Extracted records:
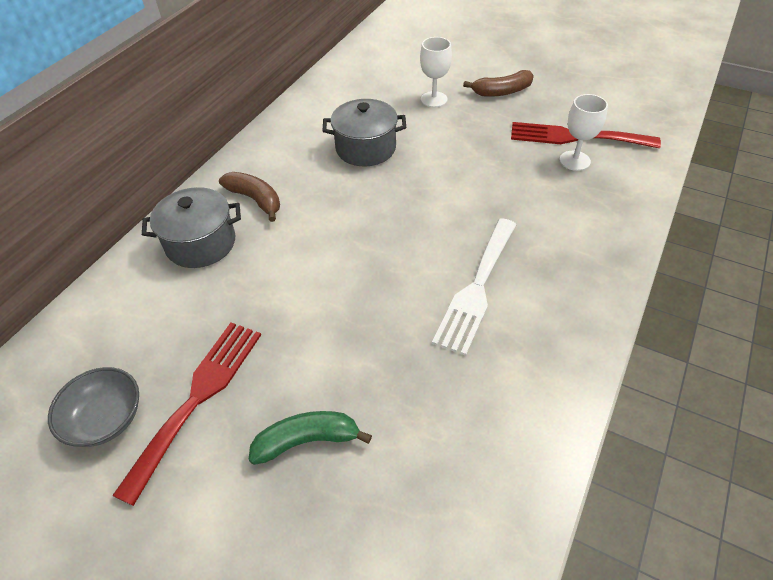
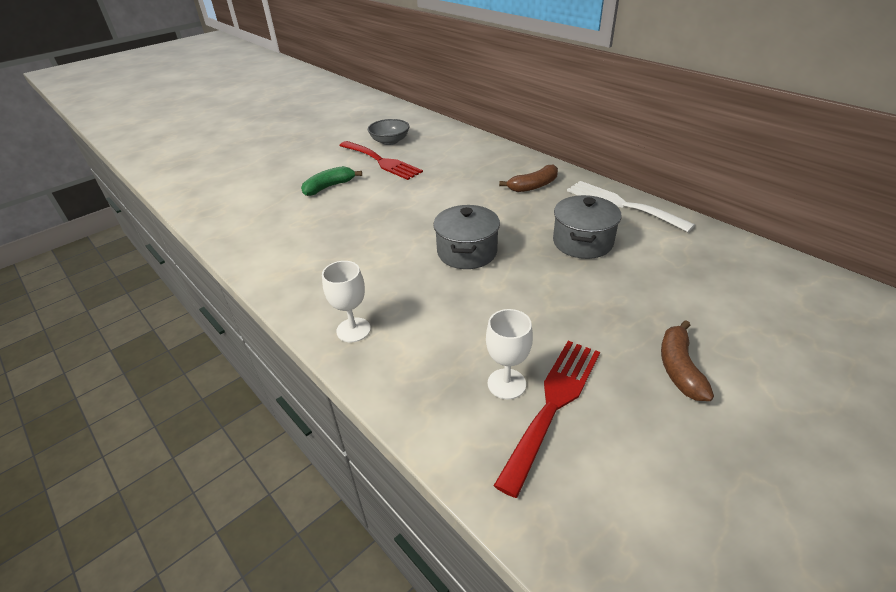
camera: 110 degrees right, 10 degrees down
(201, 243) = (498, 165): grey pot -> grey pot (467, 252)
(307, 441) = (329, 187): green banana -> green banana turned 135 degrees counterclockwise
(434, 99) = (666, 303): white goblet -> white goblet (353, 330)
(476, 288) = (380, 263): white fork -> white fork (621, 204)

- **To do**:
This exercise calls for the line containing "(201, 243) = (498, 165): grey" and each line after it in the records, copied exactly.

- **Solution for this task**:
(201, 243) = (498, 165): grey pot -> grey pot (467, 252)
(307, 441) = (329, 187): green banana -> green banana turned 135 degrees counterclockwise
(434, 99) = (666, 303): white goblet -> white goblet (353, 330)
(476, 288) = (380, 263): white fork -> white fork (621, 204)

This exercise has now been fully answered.